_STUDY MATERIAL_
------------------------------------------------

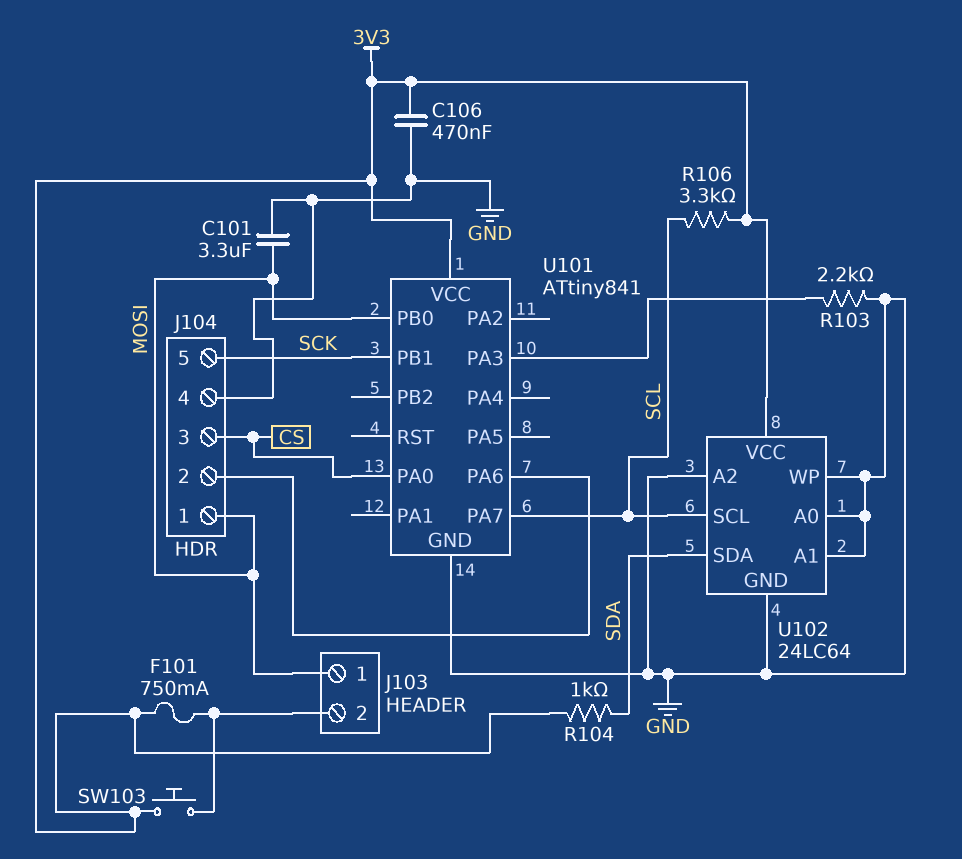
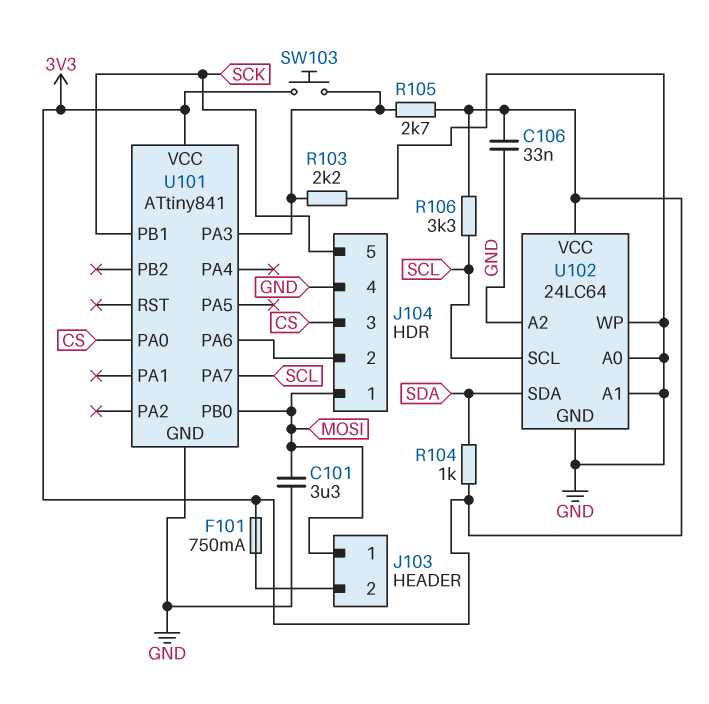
C106: 470nF (3V3, GND) -> 33nF (3V3, GND)
R105: none -> 2.7k (3V3, U101/PA3)
SW103: button (3V3, J103/2) -> button (3V3, U101/PA3)

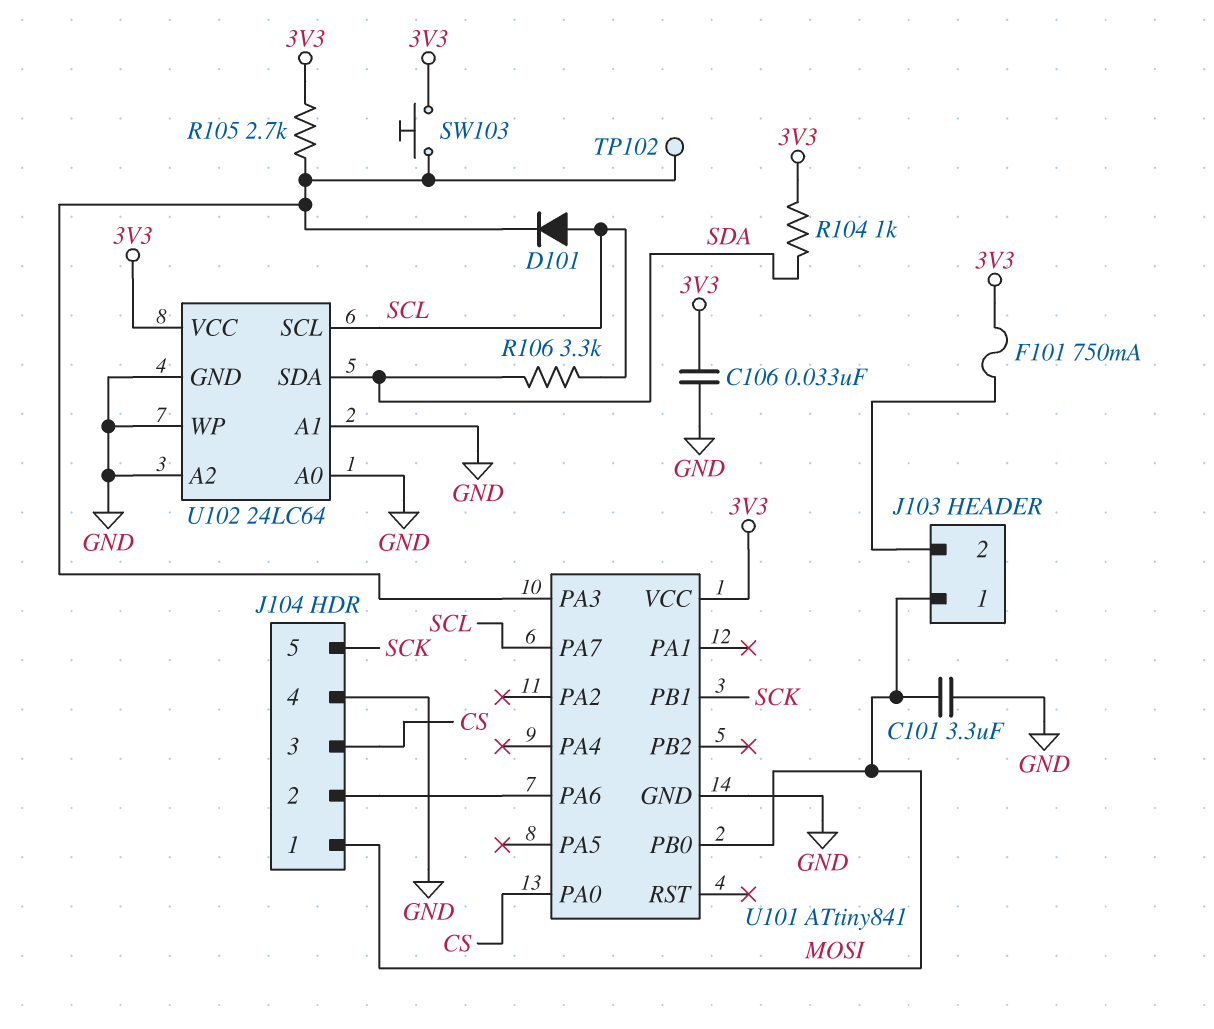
D101: none -> diode (A SCL, K U101/PA3)
R103: 2.2k (GND, U101/PA3) -> none
R106: 3.3k (3V3, SCL) -> 3.3k (SCL, SDA)
TP102: none -> test point (U101/PA3)

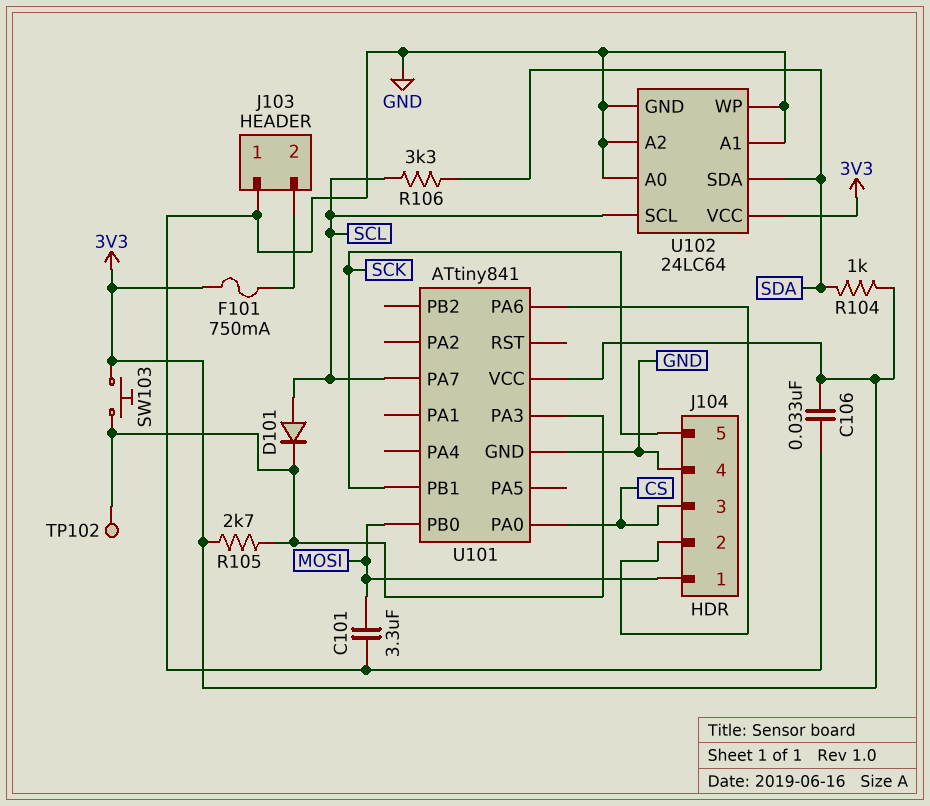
J103 pin 1: MOSI -> GND

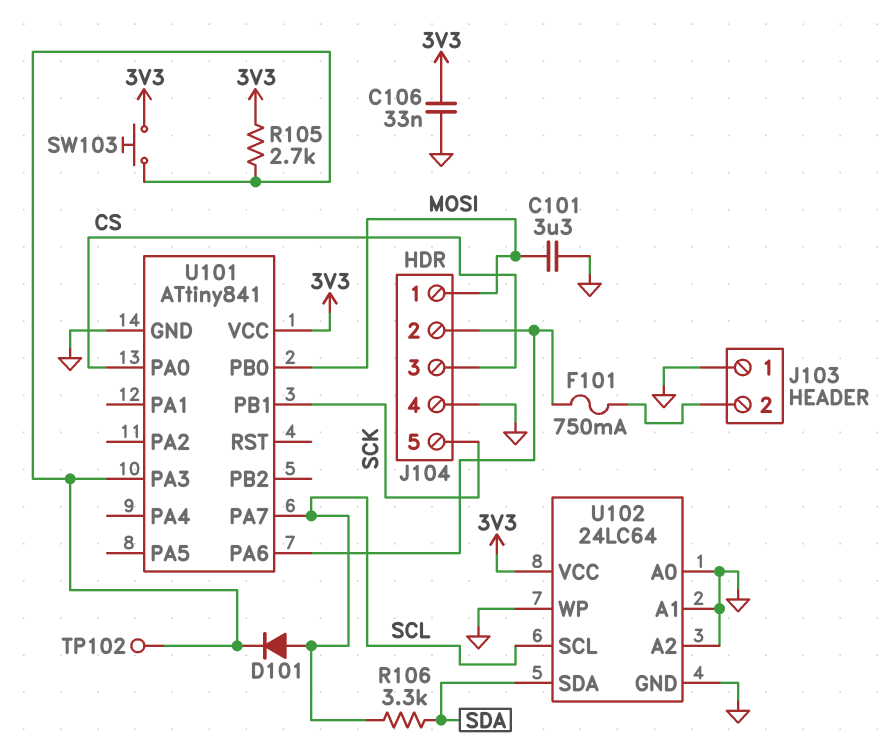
F101: 750mA (3V3, J103/2) -> 750mA (J103/2, J104/2)
R104: 1k (3V3, SDA) -> none

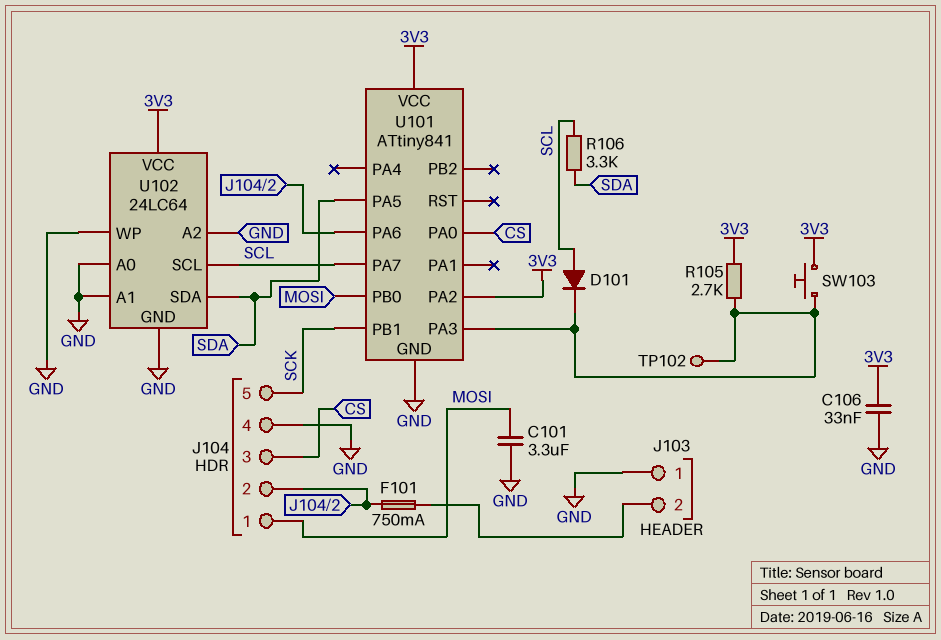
U101 pin PA2: none -> 3V3
U101 pin PA5: none -> SDA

------------------------------------------------

Your answer should consist of all lines above that include the string "none".

R105: none -> 2.7k (3V3, U101/PA3)
D101: none -> diode (A SCL, K U101/PA3)
R103: 2.2k (GND, U101/PA3) -> none
TP102: none -> test point (U101/PA3)
R104: 1k (3V3, SDA) -> none
U101 pin PA2: none -> 3V3
U101 pin PA5: none -> SDA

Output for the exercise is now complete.